:: Records for processing ::
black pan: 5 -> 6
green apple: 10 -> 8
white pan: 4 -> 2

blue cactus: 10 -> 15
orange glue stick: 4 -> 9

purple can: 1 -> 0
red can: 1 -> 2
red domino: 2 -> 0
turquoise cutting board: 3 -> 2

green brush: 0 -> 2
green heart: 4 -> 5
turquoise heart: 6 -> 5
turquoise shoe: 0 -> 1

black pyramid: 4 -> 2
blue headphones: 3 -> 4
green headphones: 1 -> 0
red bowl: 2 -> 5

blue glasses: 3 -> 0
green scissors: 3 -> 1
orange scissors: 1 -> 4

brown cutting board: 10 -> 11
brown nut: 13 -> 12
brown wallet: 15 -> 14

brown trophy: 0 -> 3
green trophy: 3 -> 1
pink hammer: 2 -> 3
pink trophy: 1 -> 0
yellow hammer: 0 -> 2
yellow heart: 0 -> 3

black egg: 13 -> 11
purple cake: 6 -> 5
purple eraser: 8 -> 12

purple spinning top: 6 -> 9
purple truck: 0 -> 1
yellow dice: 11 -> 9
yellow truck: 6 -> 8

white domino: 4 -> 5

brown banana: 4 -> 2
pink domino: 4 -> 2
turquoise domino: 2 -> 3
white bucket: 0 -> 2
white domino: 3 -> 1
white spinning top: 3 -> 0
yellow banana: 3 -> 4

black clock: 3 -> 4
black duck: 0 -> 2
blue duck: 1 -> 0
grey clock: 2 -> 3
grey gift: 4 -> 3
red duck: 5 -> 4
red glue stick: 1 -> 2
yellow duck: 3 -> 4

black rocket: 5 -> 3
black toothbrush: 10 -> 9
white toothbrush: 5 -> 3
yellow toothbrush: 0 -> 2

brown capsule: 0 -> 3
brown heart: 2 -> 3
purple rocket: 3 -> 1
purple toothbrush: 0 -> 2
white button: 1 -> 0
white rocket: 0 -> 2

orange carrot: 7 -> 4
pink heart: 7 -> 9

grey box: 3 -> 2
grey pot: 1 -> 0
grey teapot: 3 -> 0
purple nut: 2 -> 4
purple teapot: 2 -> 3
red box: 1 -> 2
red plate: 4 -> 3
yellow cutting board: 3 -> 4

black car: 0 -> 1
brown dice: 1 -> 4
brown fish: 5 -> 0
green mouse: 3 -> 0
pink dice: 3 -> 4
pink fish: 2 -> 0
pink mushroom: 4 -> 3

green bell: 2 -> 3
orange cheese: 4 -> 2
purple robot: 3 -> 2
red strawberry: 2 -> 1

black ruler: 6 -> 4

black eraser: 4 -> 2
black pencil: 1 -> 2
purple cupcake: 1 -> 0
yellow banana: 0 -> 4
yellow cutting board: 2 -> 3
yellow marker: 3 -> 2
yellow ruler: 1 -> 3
:::
Take the listing above and repeat exactly the lines from the one containing "grey teapot: 3 -> 0" through the one containing "black eraser: 4 -> 2", both included.

grey teapot: 3 -> 0
purple nut: 2 -> 4
purple teapot: 2 -> 3
red box: 1 -> 2
red plate: 4 -> 3
yellow cutting board: 3 -> 4

black car: 0 -> 1
brown dice: 1 -> 4
brown fish: 5 -> 0
green mouse: 3 -> 0
pink dice: 3 -> 4
pink fish: 2 -> 0
pink mushroom: 4 -> 3

green bell: 2 -> 3
orange cheese: 4 -> 2
purple robot: 3 -> 2
red strawberry: 2 -> 1

black ruler: 6 -> 4

black eraser: 4 -> 2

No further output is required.